Assigned task:
Take each line of the listing that has the string "white" and report it.

Given records:
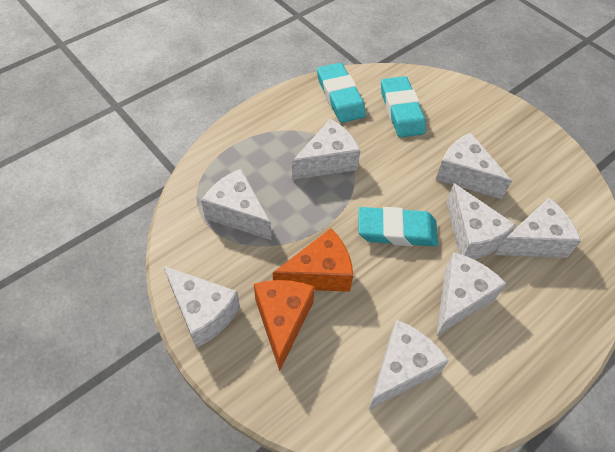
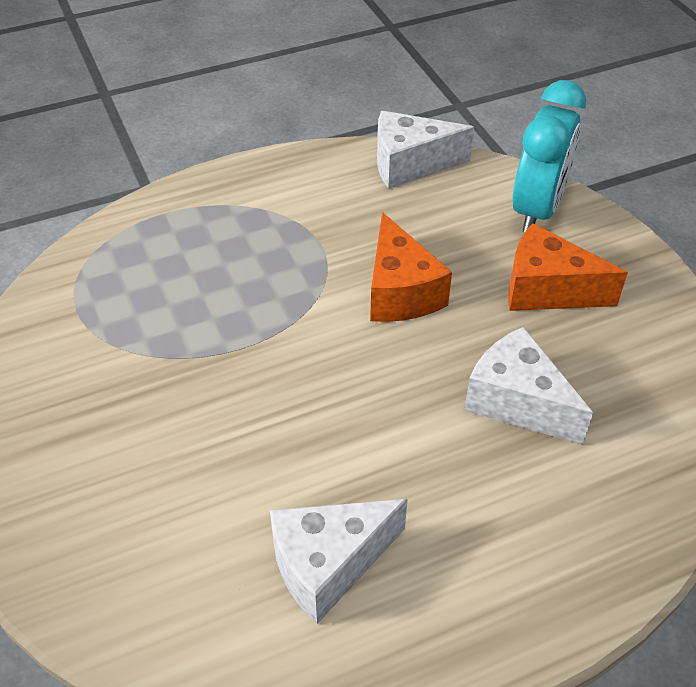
turquoise clock: 0 -> 1
turquoise eraser: 3 -> 0
white cheese: 8 -> 3

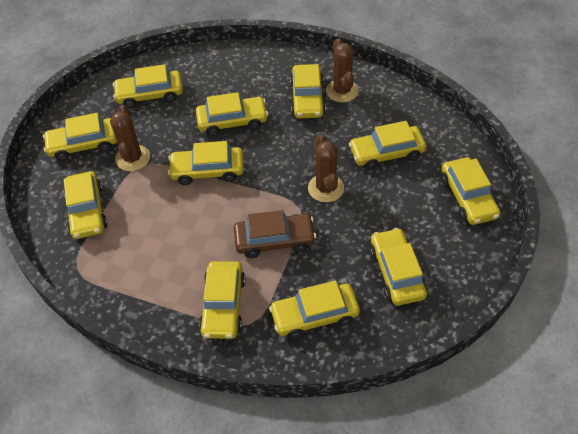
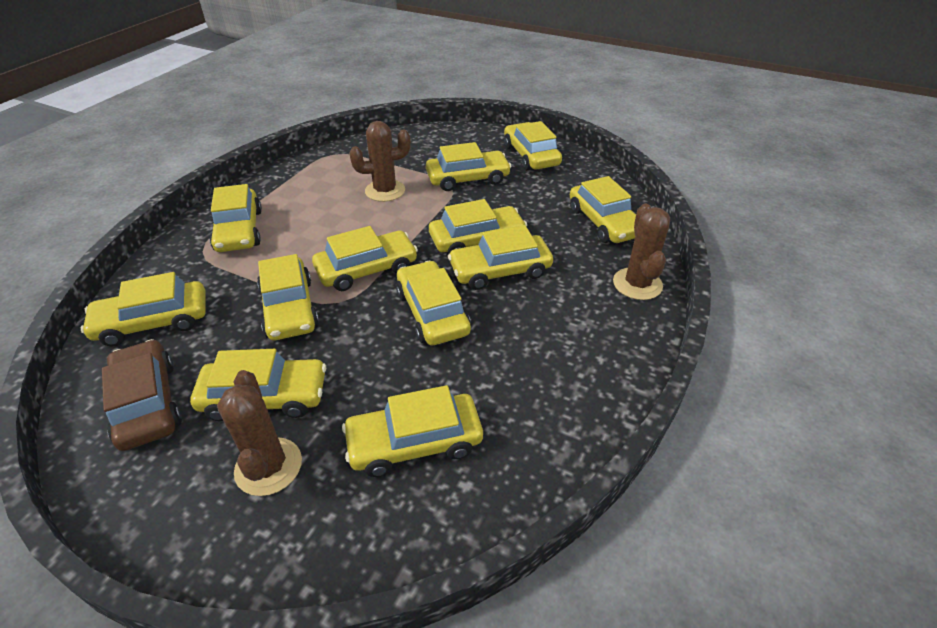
yellow car: 11 -> 12

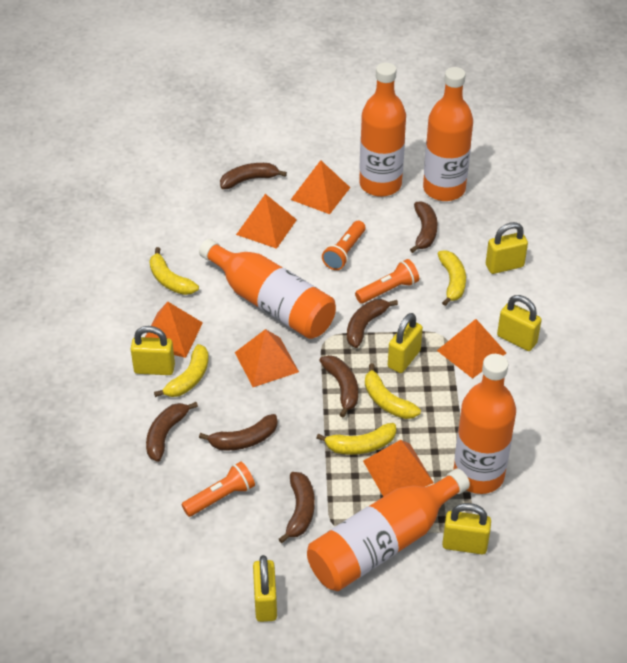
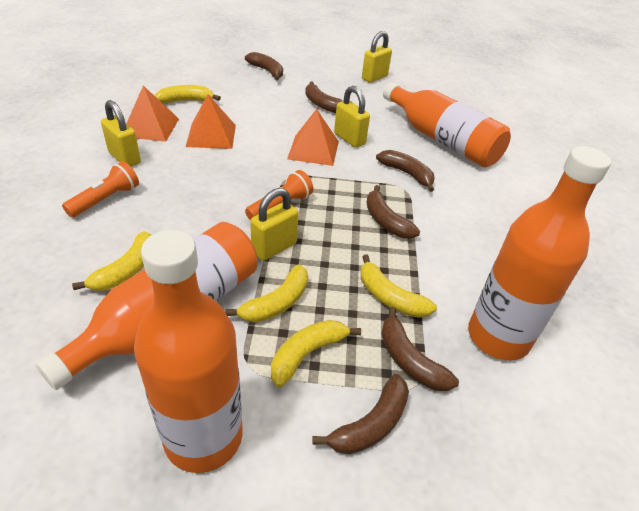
brown banana: 7 -> 6
orange bottle: 5 -> 4
orange flashlight: 3 -> 2
orange pyramid: 6 -> 3
yellow padlock: 6 -> 4

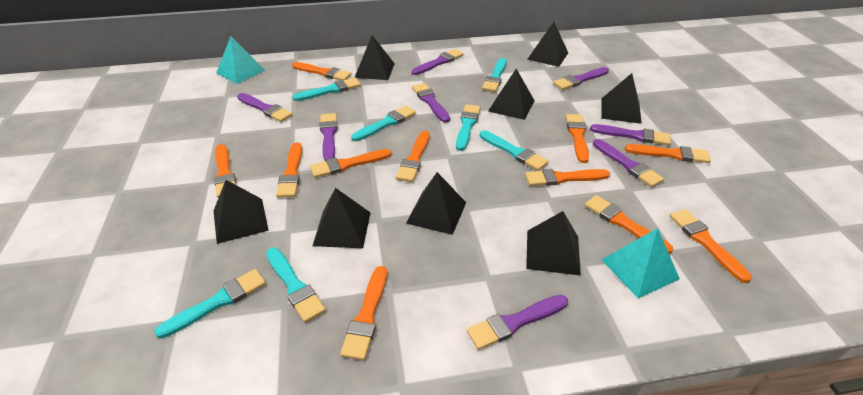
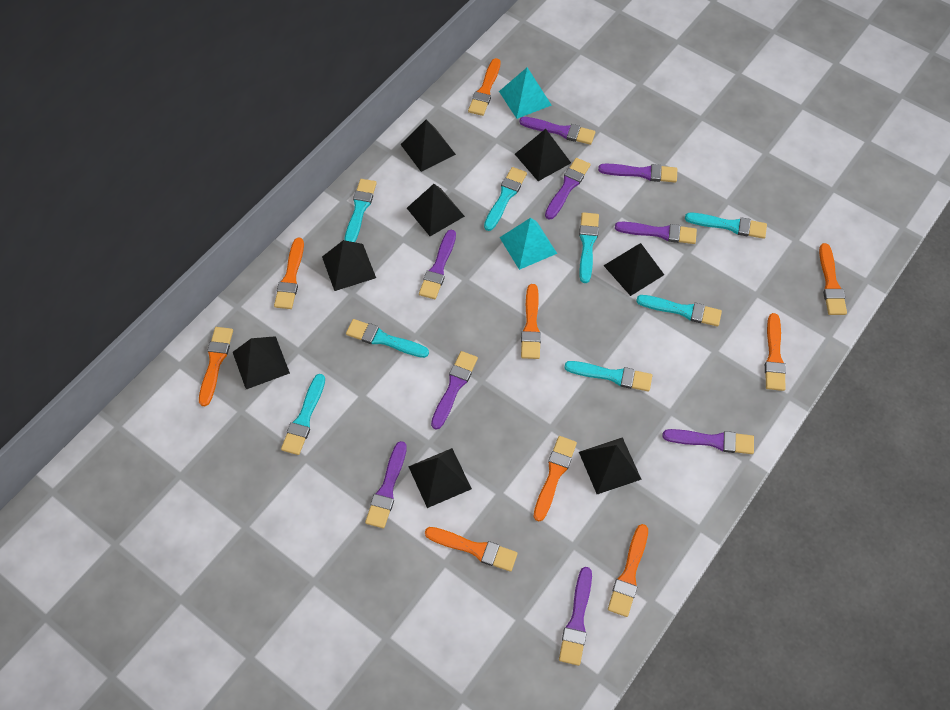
orange brush: 11 -> 9
purple brush: 8 -> 9
turquoise brush: 7 -> 8

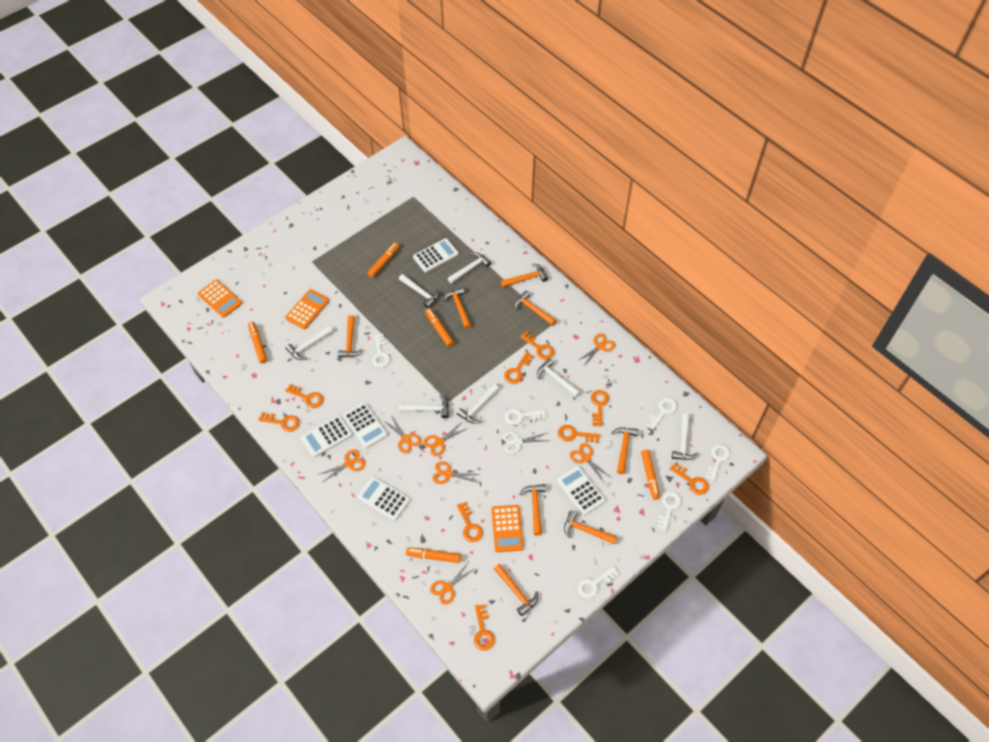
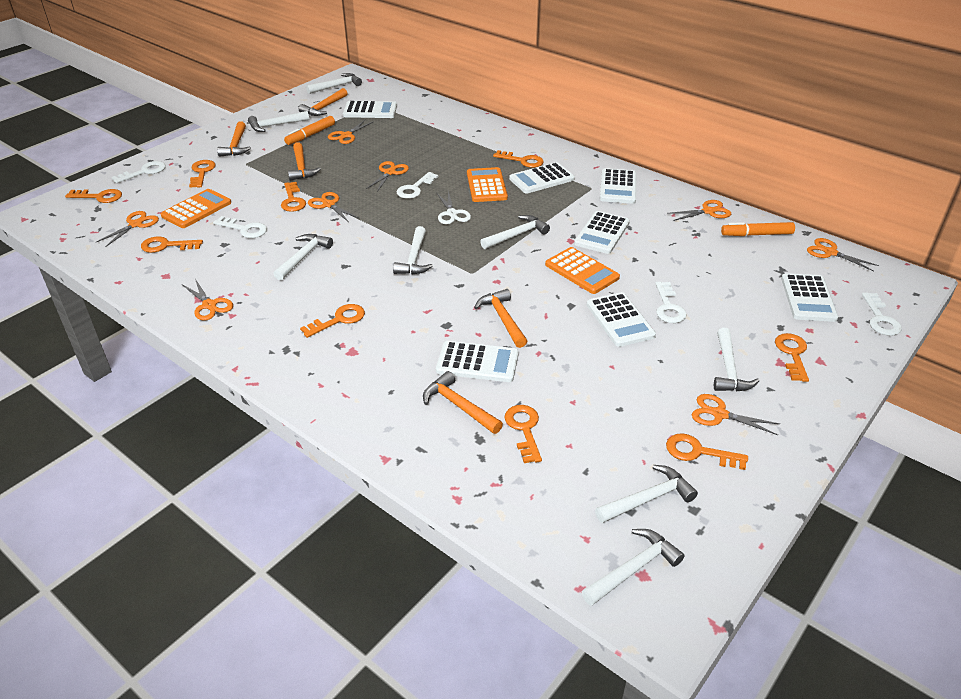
orange hammer: 8 -> 5
orange marker: 5 -> 2
orange scissors: 7 -> 8
white calculator: 5 -> 7
white hammer: 7 -> 8
white key: 6 -> 5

Exercise result:
white cheese: 8 -> 3
white calculator: 5 -> 7
white hammer: 7 -> 8
white key: 6 -> 5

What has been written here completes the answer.